*What you are asked to do*:
Starting at the line that contains "TP2: none -> test point (N008)", write out every line through the end of the records exactly as it stands, and leave out all pictures.

-------

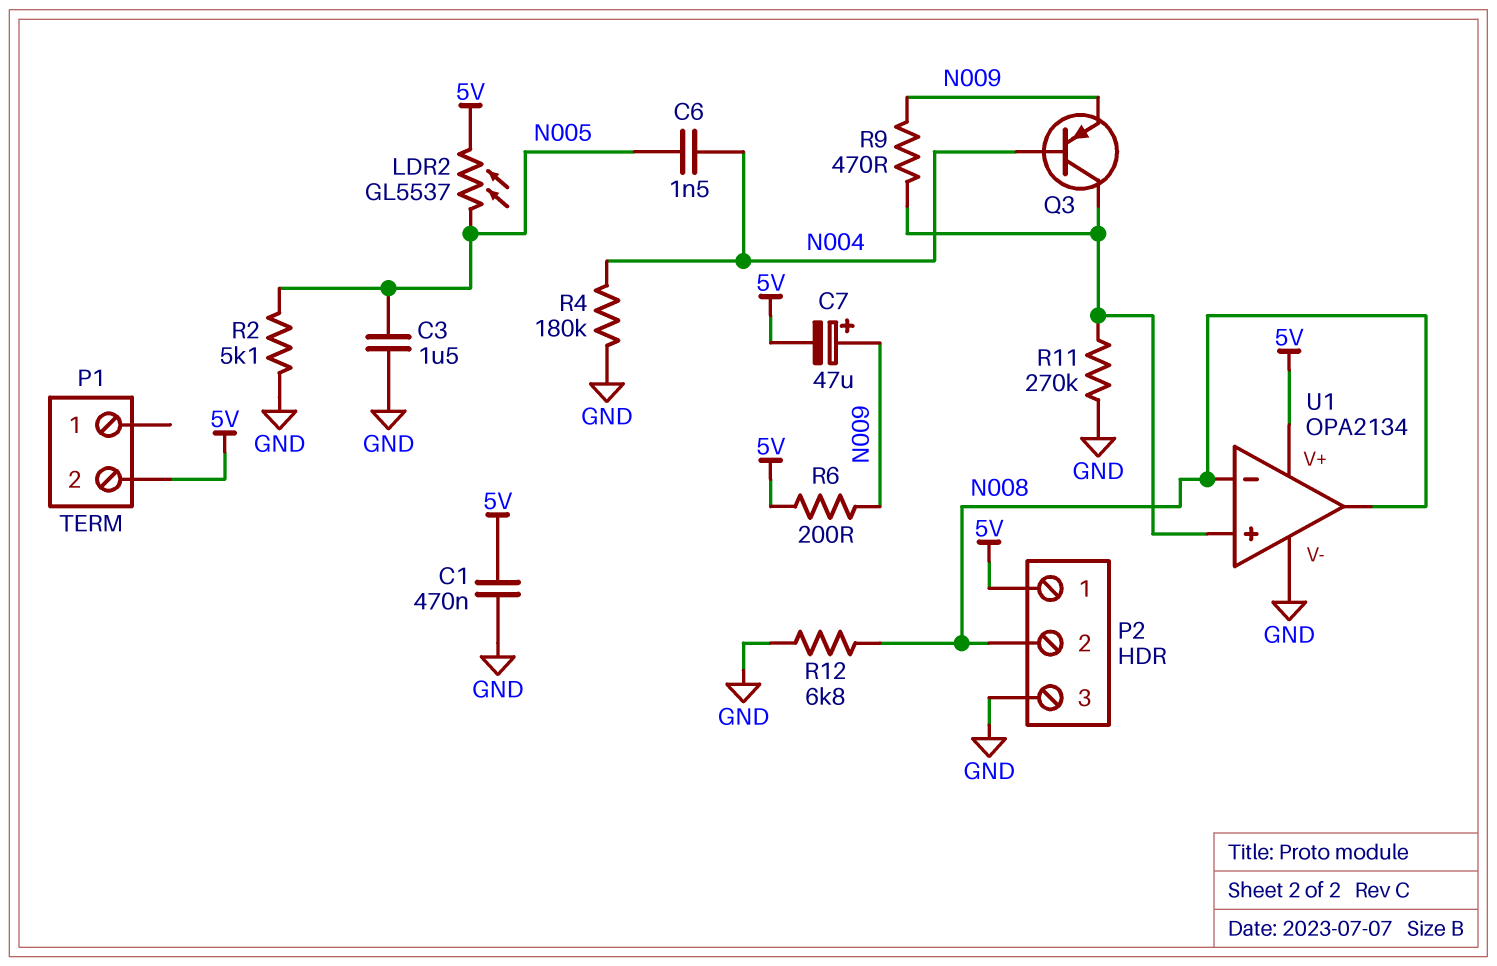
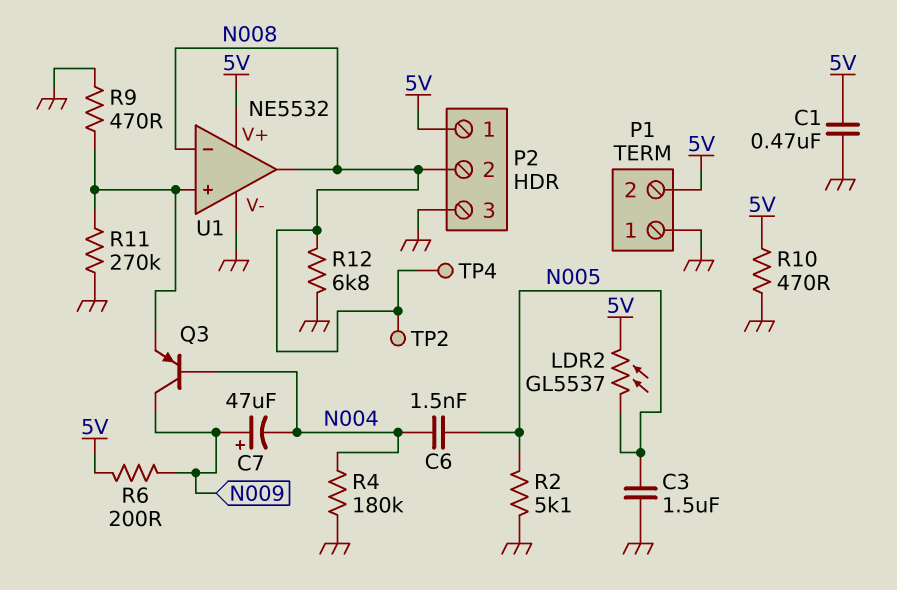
C7: 47uF (plus N009, minus 5V) -> 47uF (plus N009, minus N004)
P1 pin 1: none -> GND
Q3: PNP (B N004, C U1/in+, E N009) -> PNP (B N004, C N009, E U1/in+)
R9: 470 (N009, U1/in+) -> 470 (GND, U1/in+)
R10: none -> 470 (5V, GND)
TP2: none -> test point (N008)
TP4: none -> test point (N008)
U1: OPA2134 -> NE5532

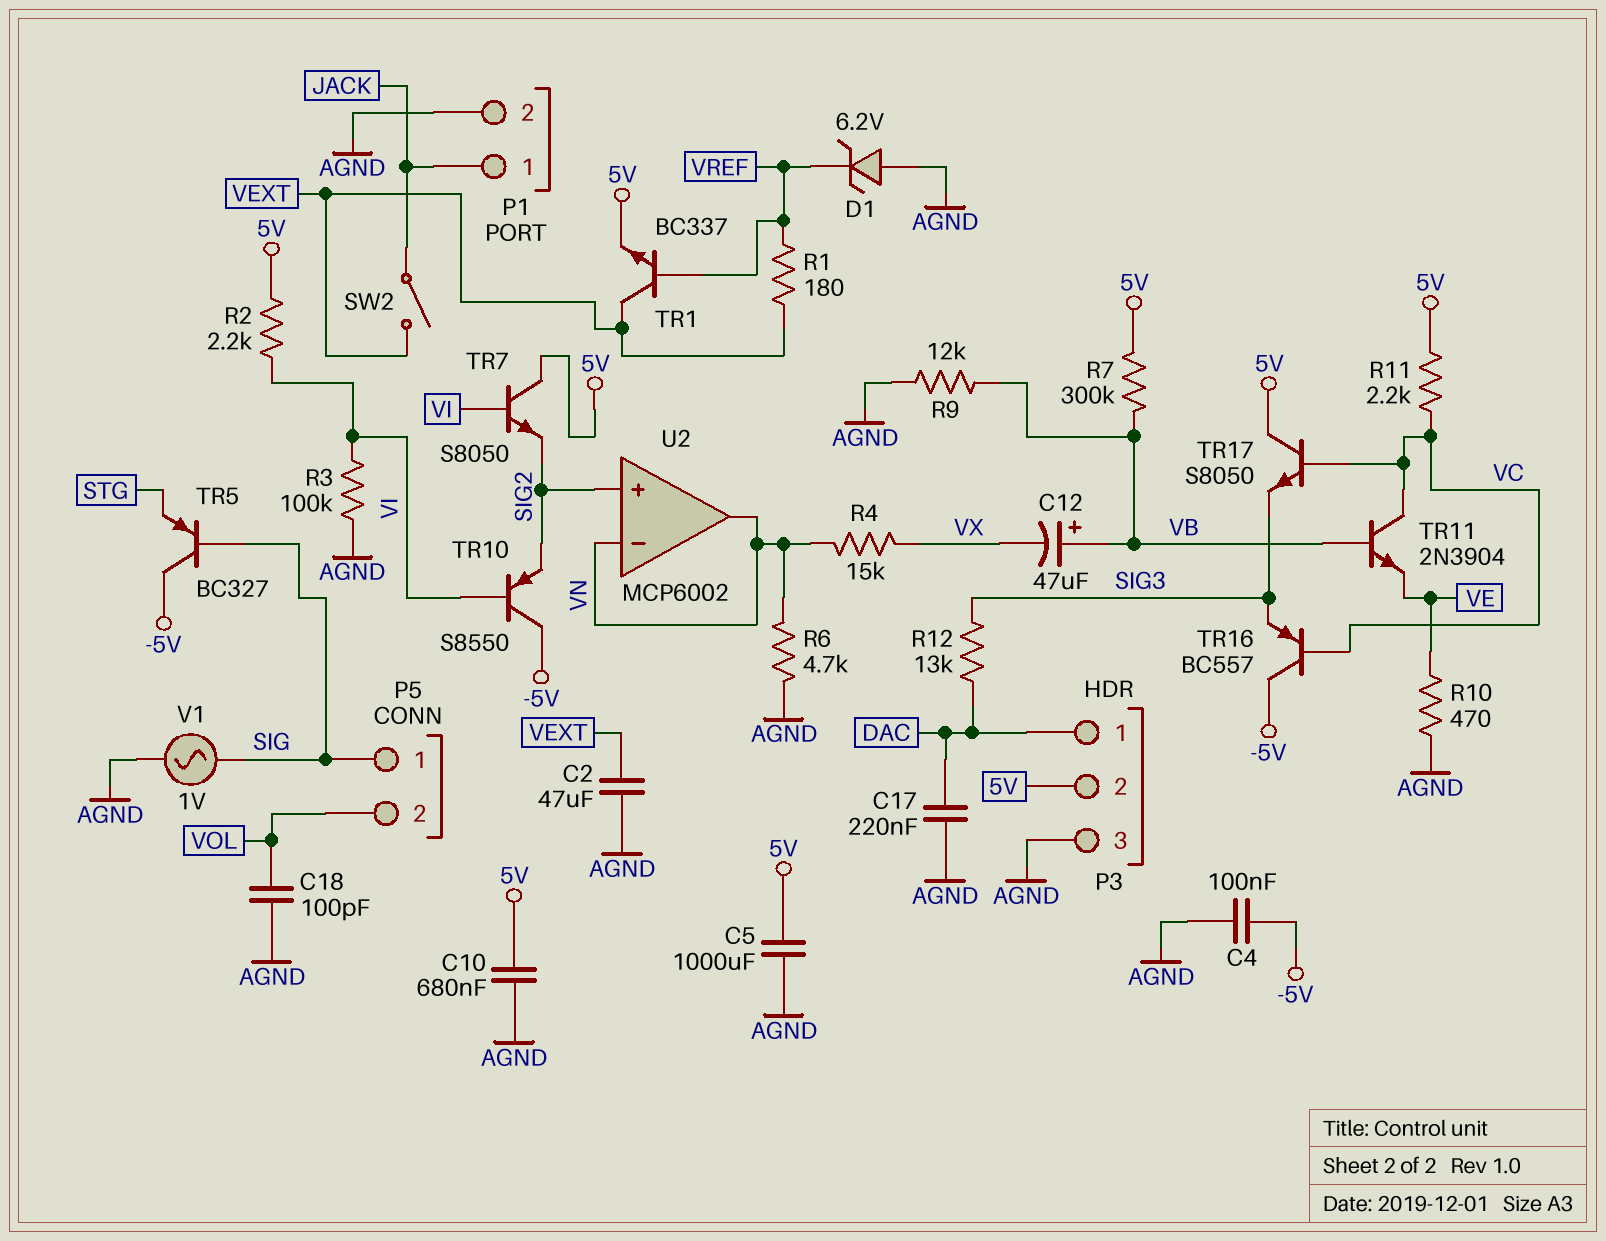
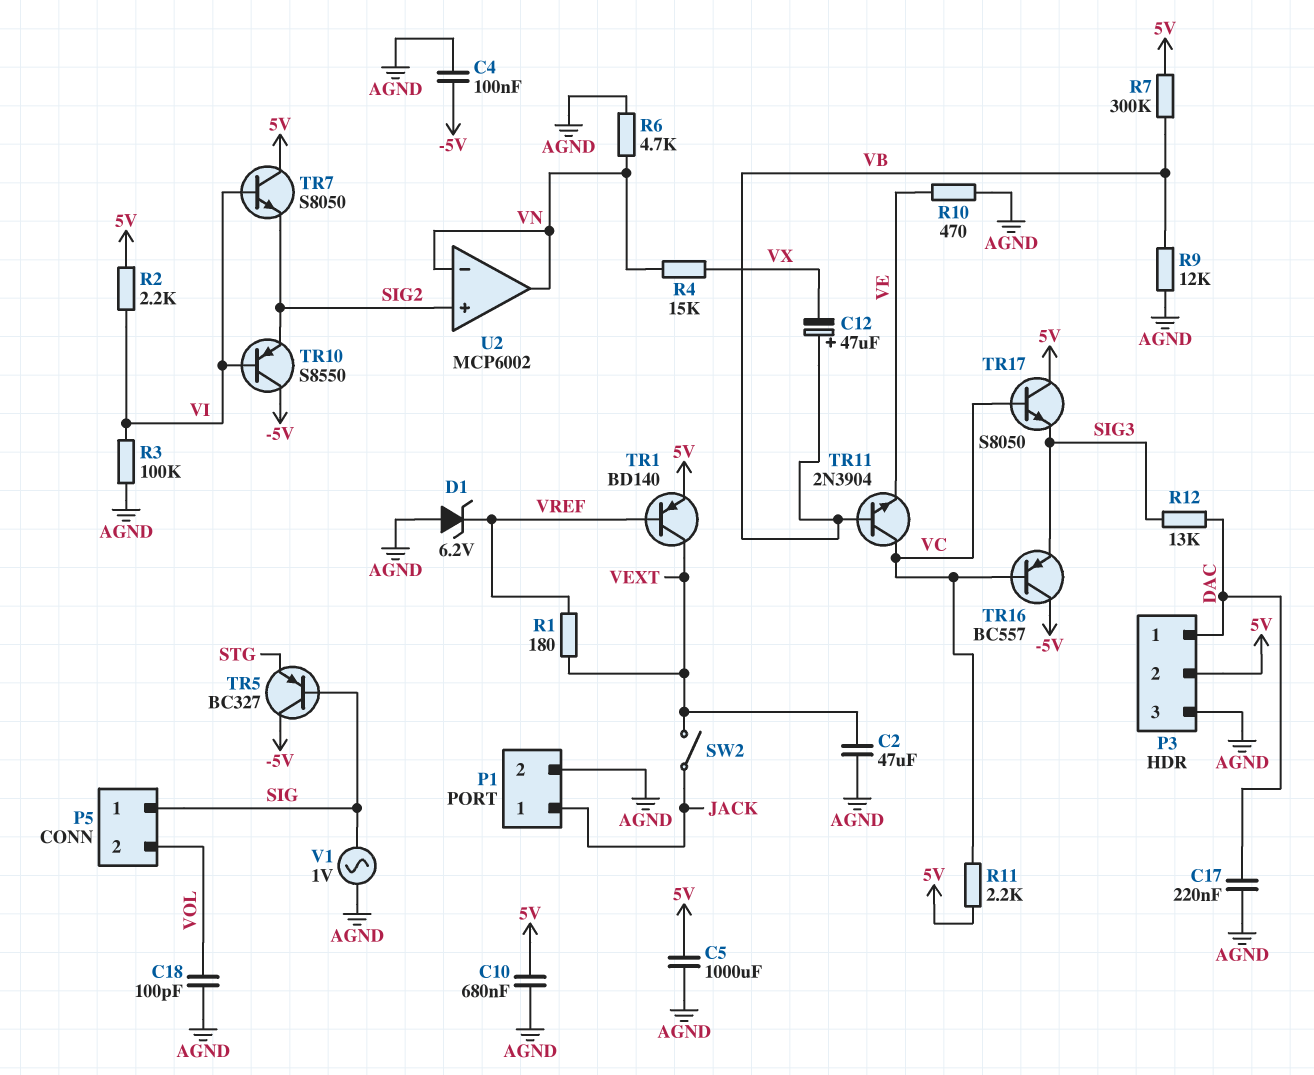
TR1: NPN BC337 (B VREF, C VEXT, E 5V) -> PNP BD140 (B VREF, C VEXT, E 5V)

-------

*Task response*:
TP2: none -> test point (N008)
TP4: none -> test point (N008)
U1: OPA2134 -> NE5532

TR1: NPN BC337 (B VREF, C VEXT, E 5V) -> PNP BD140 (B VREF, C VEXT, E 5V)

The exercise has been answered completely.